Problem requirements: Each entry below should be retyped exactly as given.

Remote sensing detection data:
________________________________________
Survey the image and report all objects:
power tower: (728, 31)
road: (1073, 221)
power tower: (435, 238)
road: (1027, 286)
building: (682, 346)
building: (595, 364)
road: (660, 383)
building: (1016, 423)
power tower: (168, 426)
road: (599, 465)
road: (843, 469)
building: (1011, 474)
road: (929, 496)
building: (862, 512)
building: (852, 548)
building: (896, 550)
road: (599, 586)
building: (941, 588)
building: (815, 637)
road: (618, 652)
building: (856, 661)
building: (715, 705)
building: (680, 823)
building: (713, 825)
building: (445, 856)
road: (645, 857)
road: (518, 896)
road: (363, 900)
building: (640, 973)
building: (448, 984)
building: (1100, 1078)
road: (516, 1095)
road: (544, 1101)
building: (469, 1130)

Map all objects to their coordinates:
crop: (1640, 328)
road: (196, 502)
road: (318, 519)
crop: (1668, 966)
________________________________________
Your response:
Survey the image and report all objects:
power tower: (728, 31)
road: (1073, 221)
power tower: (435, 238)
road: (1027, 286)
building: (682, 346)
building: (595, 364)
road: (660, 383)
building: (1016, 423)
power tower: (168, 426)
road: (599, 465)
road: (843, 469)
building: (1011, 474)
road: (929, 496)
building: (862, 512)
building: (852, 548)
building: (896, 550)
road: (599, 586)
building: (941, 588)
building: (815, 637)
road: (618, 652)
building: (856, 661)
building: (715, 705)
building: (680, 823)
building: (713, 825)
building: (445, 856)
road: (645, 857)
road: (518, 896)
road: (363, 900)
building: (640, 973)
building: (448, 984)
building: (1100, 1078)
road: (516, 1095)
road: (544, 1101)
building: (469, 1130)

Map all objects to their coordinates:
crop: (1640, 328)
road: (196, 502)
road: (318, 519)
crop: (1668, 966)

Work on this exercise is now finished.